# What is being asked
When you copy the data, keep every word exactly as it is and leave the pictures out.

---------- Records ----------

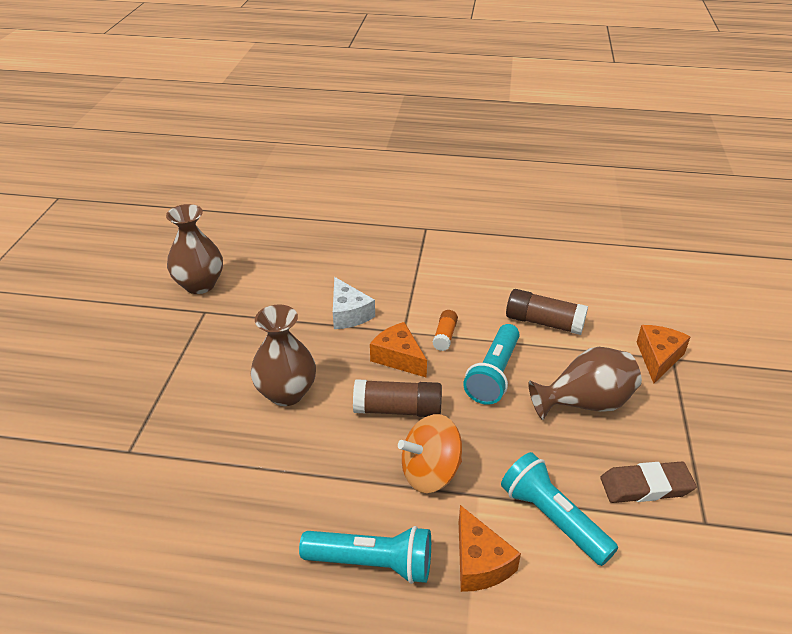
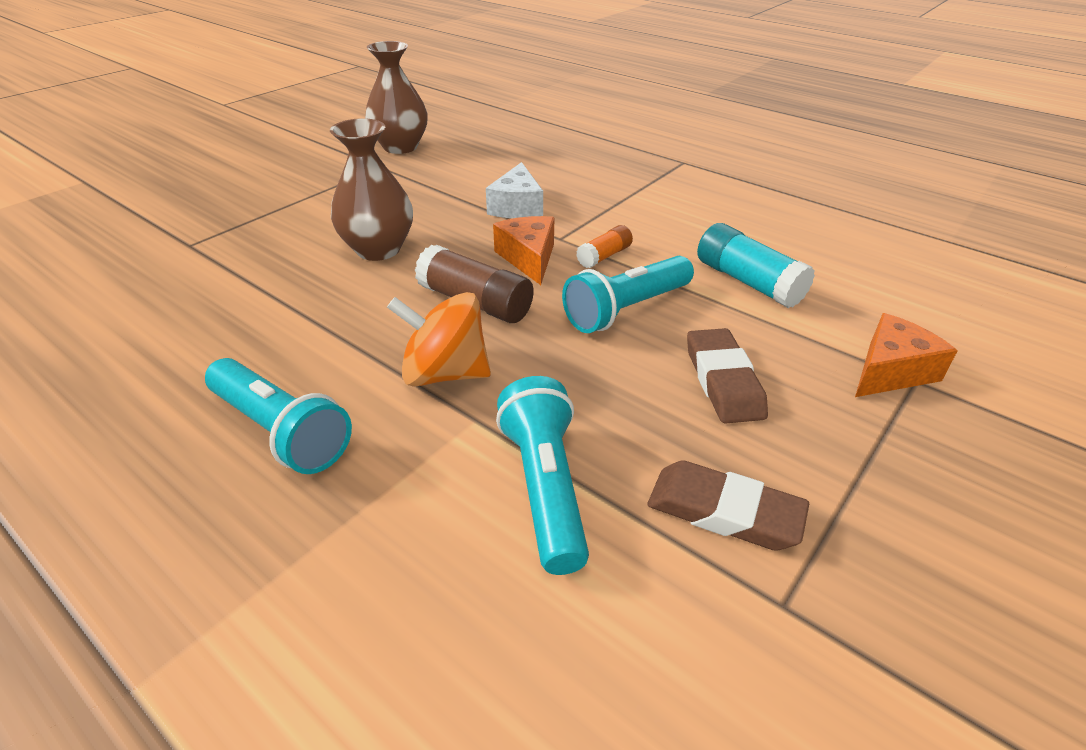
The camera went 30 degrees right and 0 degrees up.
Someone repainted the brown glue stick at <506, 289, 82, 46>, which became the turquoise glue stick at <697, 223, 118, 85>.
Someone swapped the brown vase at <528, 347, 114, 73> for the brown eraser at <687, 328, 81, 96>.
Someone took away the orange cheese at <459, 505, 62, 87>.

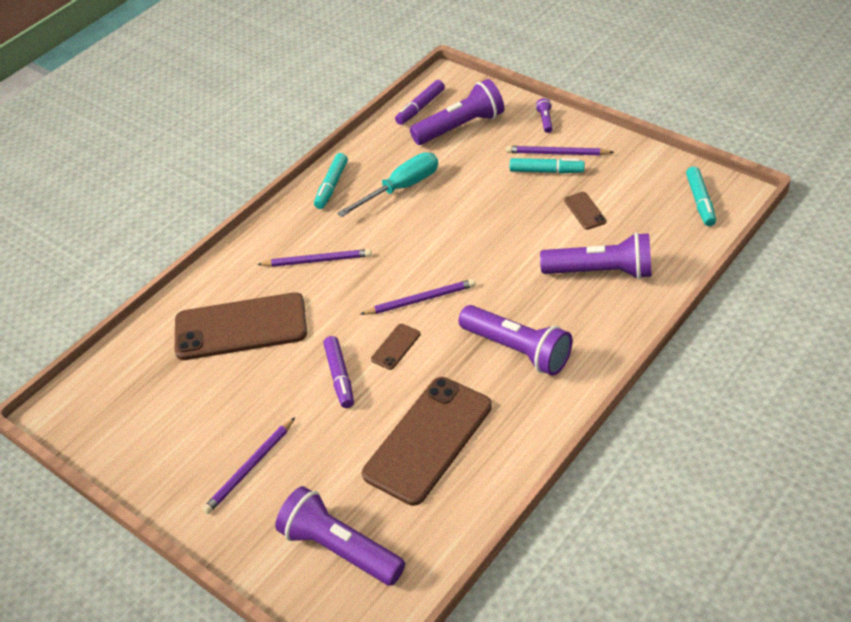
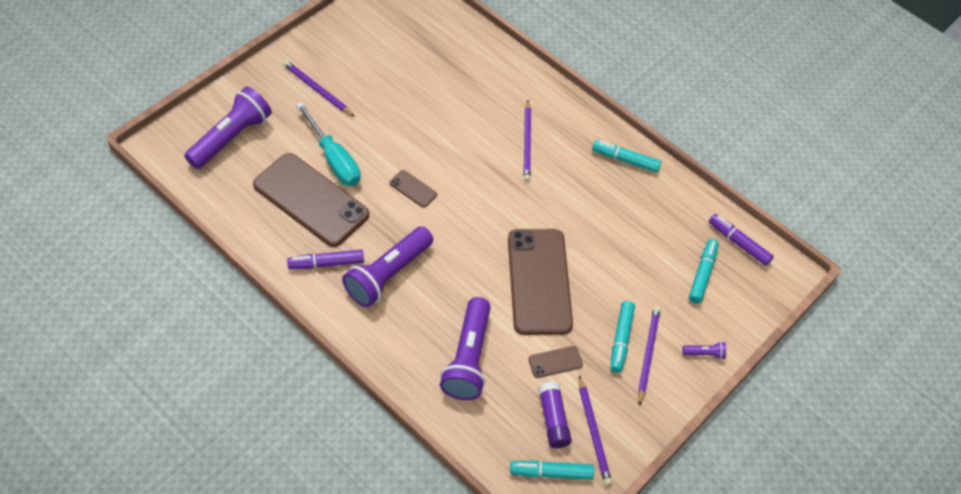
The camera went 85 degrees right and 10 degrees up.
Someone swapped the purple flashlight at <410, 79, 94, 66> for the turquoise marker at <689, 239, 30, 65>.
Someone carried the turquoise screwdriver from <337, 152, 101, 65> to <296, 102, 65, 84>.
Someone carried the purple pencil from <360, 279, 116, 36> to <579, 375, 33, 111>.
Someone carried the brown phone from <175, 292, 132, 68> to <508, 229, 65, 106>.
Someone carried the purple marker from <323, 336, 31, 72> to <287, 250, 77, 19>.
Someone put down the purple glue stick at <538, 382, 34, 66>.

----------

# Answer section
The camera went 30 degrees right and 0 degrees up.
Someone repainted the brown glue stick at <506, 289, 82, 46>, which became the turquoise glue stick at <697, 223, 118, 85>.
Someone swapped the brown vase at <528, 347, 114, 73> for the brown eraser at <687, 328, 81, 96>.
Someone took away the orange cheese at <459, 505, 62, 87>.

The camera went 85 degrees right and 10 degrees up.
Someone swapped the purple flashlight at <410, 79, 94, 66> for the turquoise marker at <689, 239, 30, 65>.
Someone carried the turquoise screwdriver from <337, 152, 101, 65> to <296, 102, 65, 84>.
Someone carried the purple pencil from <360, 279, 116, 36> to <579, 375, 33, 111>.
Someone carried the brown phone from <175, 292, 132, 68> to <508, 229, 65, 106>.
Someone carried the purple marker from <323, 336, 31, 72> to <287, 250, 77, 19>.
Someone put down the purple glue stick at <538, 382, 34, 66>.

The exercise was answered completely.